Recast each line of the data below as a row in a two-column Markdown table. Use a Row column for the number and a Line column for the text, and skip any blank lines.

-- BEGIN INPUT FOR THIS TASK --

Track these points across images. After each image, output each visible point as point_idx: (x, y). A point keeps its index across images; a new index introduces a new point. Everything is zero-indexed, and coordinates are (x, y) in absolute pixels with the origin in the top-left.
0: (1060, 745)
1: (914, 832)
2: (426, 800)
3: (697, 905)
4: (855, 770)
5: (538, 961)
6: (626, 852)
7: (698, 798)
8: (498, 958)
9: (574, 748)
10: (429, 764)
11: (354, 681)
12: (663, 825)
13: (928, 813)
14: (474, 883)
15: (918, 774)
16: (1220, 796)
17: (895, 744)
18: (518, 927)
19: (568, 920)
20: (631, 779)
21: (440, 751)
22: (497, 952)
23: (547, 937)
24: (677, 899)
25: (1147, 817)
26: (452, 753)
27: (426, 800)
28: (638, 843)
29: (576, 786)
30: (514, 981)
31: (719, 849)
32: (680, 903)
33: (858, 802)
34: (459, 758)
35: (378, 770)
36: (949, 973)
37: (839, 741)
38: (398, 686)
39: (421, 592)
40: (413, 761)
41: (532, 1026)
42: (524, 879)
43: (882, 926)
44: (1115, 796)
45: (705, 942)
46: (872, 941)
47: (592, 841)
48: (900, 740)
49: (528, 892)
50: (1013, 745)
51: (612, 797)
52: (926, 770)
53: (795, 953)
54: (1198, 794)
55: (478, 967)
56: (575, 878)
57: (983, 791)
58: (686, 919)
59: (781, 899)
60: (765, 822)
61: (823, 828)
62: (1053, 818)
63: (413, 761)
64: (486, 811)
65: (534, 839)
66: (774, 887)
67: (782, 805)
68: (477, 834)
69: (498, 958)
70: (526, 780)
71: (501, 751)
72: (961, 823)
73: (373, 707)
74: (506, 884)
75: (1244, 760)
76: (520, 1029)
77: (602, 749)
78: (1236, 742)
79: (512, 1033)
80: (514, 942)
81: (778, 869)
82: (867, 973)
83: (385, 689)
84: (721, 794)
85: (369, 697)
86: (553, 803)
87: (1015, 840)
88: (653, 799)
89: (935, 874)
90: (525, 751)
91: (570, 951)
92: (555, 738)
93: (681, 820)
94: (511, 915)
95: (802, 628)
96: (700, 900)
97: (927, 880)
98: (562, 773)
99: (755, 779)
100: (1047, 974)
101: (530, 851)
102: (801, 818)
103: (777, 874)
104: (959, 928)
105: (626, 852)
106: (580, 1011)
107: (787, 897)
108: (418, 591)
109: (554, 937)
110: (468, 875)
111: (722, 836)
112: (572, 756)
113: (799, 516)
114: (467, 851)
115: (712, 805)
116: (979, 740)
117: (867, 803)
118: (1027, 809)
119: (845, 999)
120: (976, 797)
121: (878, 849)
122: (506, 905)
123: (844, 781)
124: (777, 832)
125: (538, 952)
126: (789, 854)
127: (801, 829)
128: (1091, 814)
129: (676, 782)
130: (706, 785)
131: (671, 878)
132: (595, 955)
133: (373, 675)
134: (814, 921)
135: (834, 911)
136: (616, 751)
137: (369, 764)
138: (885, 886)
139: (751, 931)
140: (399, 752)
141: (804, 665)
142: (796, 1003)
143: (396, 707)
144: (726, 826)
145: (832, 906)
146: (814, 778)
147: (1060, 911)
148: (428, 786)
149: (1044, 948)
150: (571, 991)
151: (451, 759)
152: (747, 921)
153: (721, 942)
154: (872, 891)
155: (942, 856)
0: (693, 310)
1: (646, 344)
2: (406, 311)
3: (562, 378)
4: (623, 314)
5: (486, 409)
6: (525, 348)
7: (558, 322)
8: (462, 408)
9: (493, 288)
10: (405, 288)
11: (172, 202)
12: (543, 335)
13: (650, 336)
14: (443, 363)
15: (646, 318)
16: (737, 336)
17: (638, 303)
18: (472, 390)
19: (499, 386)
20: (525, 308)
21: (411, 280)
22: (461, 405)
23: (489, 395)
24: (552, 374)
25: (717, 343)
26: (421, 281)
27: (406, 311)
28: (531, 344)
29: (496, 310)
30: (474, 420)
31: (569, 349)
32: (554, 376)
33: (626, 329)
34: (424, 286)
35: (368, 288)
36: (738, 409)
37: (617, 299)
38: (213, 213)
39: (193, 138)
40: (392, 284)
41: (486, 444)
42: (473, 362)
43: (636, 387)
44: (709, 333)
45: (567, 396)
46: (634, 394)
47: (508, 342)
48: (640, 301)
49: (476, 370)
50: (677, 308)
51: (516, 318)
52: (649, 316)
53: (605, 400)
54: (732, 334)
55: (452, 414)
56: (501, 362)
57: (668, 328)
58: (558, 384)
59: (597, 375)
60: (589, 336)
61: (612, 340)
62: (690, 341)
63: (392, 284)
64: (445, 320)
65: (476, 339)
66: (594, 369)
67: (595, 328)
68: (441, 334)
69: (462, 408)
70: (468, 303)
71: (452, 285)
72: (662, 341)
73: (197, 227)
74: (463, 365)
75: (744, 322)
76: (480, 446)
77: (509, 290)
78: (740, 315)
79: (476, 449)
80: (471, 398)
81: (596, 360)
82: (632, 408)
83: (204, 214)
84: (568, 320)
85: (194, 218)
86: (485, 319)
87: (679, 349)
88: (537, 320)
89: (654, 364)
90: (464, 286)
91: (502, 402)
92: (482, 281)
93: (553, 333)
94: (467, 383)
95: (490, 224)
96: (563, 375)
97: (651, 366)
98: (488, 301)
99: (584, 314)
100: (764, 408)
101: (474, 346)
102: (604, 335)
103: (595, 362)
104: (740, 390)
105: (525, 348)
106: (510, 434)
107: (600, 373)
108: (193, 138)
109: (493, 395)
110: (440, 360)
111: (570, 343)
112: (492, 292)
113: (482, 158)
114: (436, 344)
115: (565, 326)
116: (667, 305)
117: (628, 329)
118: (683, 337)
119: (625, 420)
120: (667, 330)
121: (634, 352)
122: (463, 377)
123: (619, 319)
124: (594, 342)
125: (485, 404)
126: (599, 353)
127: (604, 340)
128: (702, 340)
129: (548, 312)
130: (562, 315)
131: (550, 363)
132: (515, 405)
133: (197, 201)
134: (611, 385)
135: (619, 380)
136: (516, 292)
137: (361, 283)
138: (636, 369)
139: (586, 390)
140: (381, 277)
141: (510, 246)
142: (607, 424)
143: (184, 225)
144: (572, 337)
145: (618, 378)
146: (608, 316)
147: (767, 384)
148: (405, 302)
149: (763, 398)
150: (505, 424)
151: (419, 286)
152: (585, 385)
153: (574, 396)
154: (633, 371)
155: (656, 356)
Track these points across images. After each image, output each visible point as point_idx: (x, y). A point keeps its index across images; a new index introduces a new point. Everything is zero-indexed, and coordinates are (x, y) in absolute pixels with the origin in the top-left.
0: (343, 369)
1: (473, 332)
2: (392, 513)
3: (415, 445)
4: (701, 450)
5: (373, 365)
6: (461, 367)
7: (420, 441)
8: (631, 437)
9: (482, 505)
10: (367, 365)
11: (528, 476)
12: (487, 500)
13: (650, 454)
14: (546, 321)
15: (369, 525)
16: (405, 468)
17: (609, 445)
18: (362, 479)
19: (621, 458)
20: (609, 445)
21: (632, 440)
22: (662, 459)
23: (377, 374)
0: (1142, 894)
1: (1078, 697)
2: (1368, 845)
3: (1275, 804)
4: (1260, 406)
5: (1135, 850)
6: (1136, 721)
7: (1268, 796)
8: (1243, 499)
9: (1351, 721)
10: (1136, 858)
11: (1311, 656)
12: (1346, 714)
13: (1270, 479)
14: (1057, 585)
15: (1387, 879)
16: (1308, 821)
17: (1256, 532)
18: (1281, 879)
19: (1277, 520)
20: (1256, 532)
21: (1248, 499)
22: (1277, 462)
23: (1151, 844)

-- END INPUT FOR THIS TASK --

EXERCISE OUTPUT:
| Row | Line |
|---|---|
| 1 | Track these points across images. After each image, output each visible point as point_idx: (x, y). A point keeps its index across images; a new index introduces a new point. Everything is zero-indexed, and coordinates are (x, y) in absolute pixels with the origin in the top-left. |
| 2 | 0: (1060, 745) |
| 3 | 1: (914, 832) |
| 4 | 2: (426, 800) |
| 5 | 3: (697, 905) |
| 6 | 4: (855, 770) |
| 7 | 5: (538, 961) |
| 8 | 6: (626, 852) |
| 9 | 7: (698, 798) |
| 10 | 8: (498, 958) |
| 11 | 9: (574, 748) |
| 12 | 10: (429, 764) |
| 13 | 11: (354, 681) |
| 14 | 12: (663, 825) |
| 15 | 13: (928, 813) |
| 16 | 14: (474, 883) |
| 17 | 15: (918, 774) |
| 18 | 16: (1220, 796) |
| 19 | 17: (895, 744) |
| 20 | 18: (518, 927) |
| 21 | 19: (568, 920) |
| 22 | 20: (631, 779) |
| 23 | 21: (440, 751) |
| 24 | 22: (497, 952) |
| 25 | 23: (547, 937) |
| 26 | 24: (677, 899) |
| 27 | 25: (1147, 817) |
| 28 | 26: (452, 753) |
| 29 | 27: (426, 800) |
| 30 | 28: (638, 843) |
| 31 | 29: (576, 786) |
| 32 | 30: (514, 981) |
| 33 | 31: (719, 849) |
| 34 | 32: (680, 903) |
| 35 | 33: (858, 802) |
| 36 | 34: (459, 758) |
| 37 | 35: (378, 770) |
| 38 | 36: (949, 973) |
| 39 | 37: (839, 741) |
| 40 | 38: (398, 686) |
| 41 | 39: (421, 592) |
| 42 | 40: (413, 761) |
| 43 | 41: (532, 1026) |
| 44 | 42: (524, 879) |
| 45 | 43: (882, 926) |
| 46 | 44: (1115, 796) |
| 47 | 45: (705, 942) |
| 48 | 46: (872, 941) |
| 49 | 47: (592, 841) |
| 50 | 48: (900, 740) |
| 51 | 49: (528, 892) |
| 52 | 50: (1013, 745) |
| 53 | 51: (612, 797) |
| 54 | 52: (926, 770) |
| 55 | 53: (795, 953) |
| 56 | 54: (1198, 794) |
| 57 | 55: (478, 967) |
| 58 | 56: (575, 878) |
| 59 | 57: (983, 791) |
| 60 | 58: (686, 919) |
| 61 | 59: (781, 899) |
| 62 | 60: (765, 822) |
| 63 | 61: (823, 828) |
| 64 | 62: (1053, 818) |
| 65 | 63: (413, 761) |
| 66 | 64: (486, 811) |
| 67 | 65: (534, 839) |
| 68 | 66: (774, 887) |
| 69 | 67: (782, 805) |
| 70 | 68: (477, 834) |
| 71 | 69: (498, 958) |
| 72 | 70: (526, 780) |
| 73 | 71: (501, 751) |
| 74 | 72: (961, 823) |
| 75 | 73: (373, 707) |
| 76 | 74: (506, 884) |
| 77 | 75: (1244, 760) |
| 78 | 76: (520, 1029) |
| 79 | 77: (602, 749) |
| 80 | 78: (1236, 742) |
| 81 | 79: (512, 1033) |
| 82 | 80: (514, 942) |
| 83 | 81: (778, 869) |
| 84 | 82: (867, 973) |
| 85 | 83: (385, 689) |
| 86 | 84: (721, 794) |
| 87 | 85: (369, 697) |
| 88 | 86: (553, 803) |
| 89 | 87: (1015, 840) |
| 90 | 88: (653, 799) |
| 91 | 89: (935, 874) |
| 92 | 90: (525, 751) |
| 93 | 91: (570, 951) |
| 94 | 92: (555, 738) |
| 95 | 93: (681, 820) |
| 96 | 94: (511, 915) |
| 97 | 95: (802, 628) |
| 98 | 96: (700, 900) |
| 99 | 97: (927, 880) |
| 100 | 98: (562, 773) |
| 101 | 99: (755, 779) |
| 102 | 100: (1047, 974) |
| 103 | 101: (530, 851) |
| 104 | 102: (801, 818) |
| 105 | 103: (777, 874) |
| 106 | 104: (959, 928) |
| 107 | 105: (626, 852) |
| 108 | 106: (580, 1011) |
| 109 | 107: (787, 897) |
| 110 | 108: (418, 591) |
| 111 | 109: (554, 937) |
| 112 | 110: (468, 875) |
| 113 | 111: (722, 836) |
| 114 | 112: (572, 756) |
| 115 | 113: (799, 516) |
| 116 | 114: (467, 851) |
| 117 | 115: (712, 805) |
| 118 | 116: (979, 740) |
| 119 | 117: (867, 803) |
| 120 | 118: (1027, 809) |
| 121 | 119: (845, 999) |
| 122 | 120: (976, 797) |
| 123 | 121: (878, 849) |
| 124 | 122: (506, 905) |
| 125 | 123: (844, 781) |
| 126 | 124: (777, 832) |
| 127 | 125: (538, 952) |
| 128 | 126: (789, 854) |
| 129 | 127: (801, 829) |
| 130 | 128: (1091, 814) |
| 131 | 129: (676, 782) |
| 132 | 130: (706, 785) |
| 133 | 131: (671, 878) |
| 134 | 132: (595, 955) |
| 135 | 133: (373, 675) |
| 136 | 134: (814, 921) |
| 137 | 135: (834, 911) |
| 138 | 136: (616, 751) |
| 139 | 137: (369, 764) |
| 140 | 138: (885, 886) |
| 141 | 139: (751, 931) |
| 142 | 140: (399, 752) |
| 143 | 141: (804, 665) |
| 144 | 142: (796, 1003) |
| 145 | 143: (396, 707) |
| 146 | 144: (726, 826) |
| 147 | 145: (832, 906) |
| 148 | 146: (814, 778) |
| 149 | 147: (1060, 911) |
| 150 | 148: (428, 786) |
| 151 | 149: (1044, 948) |
| 152 | 150: (571, 991) |
| 153 | 151: (451, 759) |
| 154 | 152: (747, 921) |
| 155 | 153: (721, 942) |
| 156 | 154: (872, 891) |
| 157 | 155: (942, 856) |
| 158 | 0: (693, 310) |
| 159 | 1: (646, 344) |
| 160 | 2: (406, 311) |
| 161 | 3: (562, 378) |
| 162 | 4: (623, 314) |
| 163 | 5: (486, 409) |
| 164 | 6: (525, 348) |
| 165 | 7: (558, 322) |
| 166 | 8: (462, 408) |
| 167 | 9: (493, 288) |
| 168 | 10: (405, 288) |
| 169 | 11: (172, 202) |
| 170 | 12: (543, 335) |
| 171 | 13: (650, 336) |
| 172 | 14: (443, 363) |
| 173 | 15: (646, 318) |
| 174 | 16: (737, 336) |
| 175 | 17: (638, 303) |
| 176 | 18: (472, 390) |
| 177 | 19: (499, 386) |
| 178 | 20: (525, 308) |
| 179 | 21: (411, 280) |
| 180 | 22: (461, 405) |
| 181 | 23: (489, 395) |
| 182 | 24: (552, 374) |
| 183 | 25: (717, 343) |
| 184 | 26: (421, 281) |
| 185 | 27: (406, 311) |
| 186 | 28: (531, 344) |
| 187 | 29: (496, 310) |
| 188 | 30: (474, 420) |
| 189 | 31: (569, 349) |
| 190 | 32: (554, 376) |
| 191 | 33: (626, 329) |
| 192 | 34: (424, 286) |
| 193 | 35: (368, 288) |
| 194 | 36: (738, 409) |
| 195 | 37: (617, 299) |
| 196 | 38: (213, 213) |
| 197 | 39: (193, 138) |
| 198 | 40: (392, 284) |
| 199 | 41: (486, 444) |
| 200 | 42: (473, 362) |
| 201 | 43: (636, 387) |
| 202 | 44: (709, 333) |
| 203 | 45: (567, 396) |
| 204 | 46: (634, 394) |
| 205 | 47: (508, 342) |
| 206 | 48: (640, 301) |
| 207 | 49: (476, 370) |
| 208 | 50: (677, 308) |
| 209 | 51: (516, 318) |
| 210 | 52: (649, 316) |
| 211 | 53: (605, 400) |
| 212 | 54: (732, 334) |
| 213 | 55: (452, 414) |
| 214 | 56: (501, 362) |
| 215 | 57: (668, 328) |
| 216 | 58: (558, 384) |
| 217 | 59: (597, 375) |
| 218 | 60: (589, 336) |
| 219 | 61: (612, 340) |
| 220 | 62: (690, 341) |
| 221 | 63: (392, 284) |
| 222 | 64: (445, 320) |
| 223 | 65: (476, 339) |
| 224 | 66: (594, 369) |
| 225 | 67: (595, 328) |
| 226 | 68: (441, 334) |
| 227 | 69: (462, 408) |
| 228 | 70: (468, 303) |
| 229 | 71: (452, 285) |
| 230 | 72: (662, 341) |
| 231 | 73: (197, 227) |
| 232 | 74: (463, 365) |
| 233 | 75: (744, 322) |
| 234 | 76: (480, 446) |
| 235 | 77: (509, 290) |
| 236 | 78: (740, 315) |
| 237 | 79: (476, 449) |
| 238 | 80: (471, 398) |
| 239 | 81: (596, 360) |
| 240 | 82: (632, 408) |
| 241 | 83: (204, 214) |
| 242 | 84: (568, 320) |
| 243 | 85: (194, 218) |
| 244 | 86: (485, 319) |
| 245 | 87: (679, 349) |
| 246 | 88: (537, 320) |
| 247 | 89: (654, 364) |
| 248 | 90: (464, 286) |
| 249 | 91: (502, 402) |
| 250 | 92: (482, 281) |
| 251 | 93: (553, 333) |
| 252 | 94: (467, 383) |
| 253 | 95: (490, 224) |
| 254 | 96: (563, 375) |
| 255 | 97: (651, 366) |
| 256 | 98: (488, 301) |
| 257 | 99: (584, 314) |
| 258 | 100: (764, 408) |
| 259 | 101: (474, 346) |
| 260 | 102: (604, 335) |
| 261 | 103: (595, 362) |
| 262 | 104: (740, 390) |
| 263 | 105: (525, 348) |
| 264 | 106: (510, 434) |
| 265 | 107: (600, 373) |
| 266 | 108: (193, 138) |
| 267 | 109: (493, 395) |
| 268 | 110: (440, 360) |
| 269 | 111: (570, 343) |
| 270 | 112: (492, 292) |
| 271 | 113: (482, 158) |
| 272 | 114: (436, 344) |
| 273 | 115: (565, 326) |
| 274 | 116: (667, 305) |
| 275 | 117: (628, 329) |
| 276 | 118: (683, 337) |
| 277 | 119: (625, 420) |
| 278 | 120: (667, 330) |
| 279 | 121: (634, 352) |
| 280 | 122: (463, 377) |
| 281 | 123: (619, 319) |
| 282 | 124: (594, 342) |
| 283 | 125: (485, 404) |
| 284 | 126: (599, 353) |
| 285 | 127: (604, 340) |
| 286 | 128: (702, 340) |
| 287 | 129: (548, 312) |
| 288 | 130: (562, 315) |
| 289 | 131: (550, 363) |
| 290 | 132: (515, 405) |
| 291 | 133: (197, 201) |
| 292 | 134: (611, 385) |
| 293 | 135: (619, 380) |
| 294 | 136: (516, 292) |
| 295 | 137: (361, 283) |
| 296 | 138: (636, 369) |
| 297 | 139: (586, 390) |
| 298 | 140: (381, 277) |
| 299 | 141: (510, 246) |
| 300 | 142: (607, 424) |
| 301 | 143: (184, 225) |
| 302 | 144: (572, 337) |
| 303 | 145: (618, 378) |
| 304 | 146: (608, 316) |
| 305 | 147: (767, 384) |
| 306 | 148: (405, 302) |
| 307 | 149: (763, 398) |
| 308 | 150: (505, 424) |
| 309 | 151: (419, 286) |
| 310 | 152: (585, 385) |
| 311 | 153: (574, 396) |
| 312 | 154: (633, 371) |
| 313 | 155: (656, 356) |
| 314 | Track these points across images. After each image, output each visible point as point_idx: (x, y). A point keeps its index across images; a new index introduces a new point. Everything is zero-indexed, and coordinates are (x, y) in absolute pixels with the origin in the top-left. |
| 315 | 0: (343, 369) |
| 316 | 1: (473, 332) |
| 317 | 2: (392, 513) |
| 318 | 3: (415, 445) |
| 319 | 4: (701, 450) |
| 320 | 5: (373, 365) |
| 321 | 6: (461, 367) |
| 322 | 7: (420, 441) |
| 323 | 8: (631, 437) |
| 324 | 9: (482, 505) |
| 325 | 10: (367, 365) |
| 326 | 11: (528, 476) |
| 327 | 12: (487, 500) |
| 328 | 13: (650, 454) |
| 329 | 14: (546, 321) |
| 330 | 15: (369, 525) |
| 331 | 16: (405, 468) |
| 332 | 17: (609, 445) |
| 333 | 18: (362, 479) |
| 334 | 19: (621, 458) |
| 335 | 20: (609, 445) |
| 336 | 21: (632, 440) |
| 337 | 22: (662, 459) |
| 338 | 23: (377, 374) |
| 339 | 0: (1142, 894) |
| 340 | 1: (1078, 697) |
| 341 | 2: (1368, 845) |
| 342 | 3: (1275, 804) |
| 343 | 4: (1260, 406) |
| 344 | 5: (1135, 850) |
| 345 | 6: (1136, 721) |
| 346 | 7: (1268, 796) |
| 347 | 8: (1243, 499) |
| 348 | 9: (1351, 721) |
| 349 | 10: (1136, 858) |
| 350 | 11: (1311, 656) |
| 351 | 12: (1346, 714) |
| 352 | 13: (1270, 479) |
| 353 | 14: (1057, 585) |
| 354 | 15: (1387, 879) |
| 355 | 16: (1308, 821) |
| 356 | 17: (1256, 532) |
| 357 | 18: (1281, 879) |
| 358 | 19: (1277, 520) |
| 359 | 20: (1256, 532) |
| 360 | 21: (1248, 499) |
| 361 | 22: (1277, 462) |
| 362 | 23: (1151, 844) |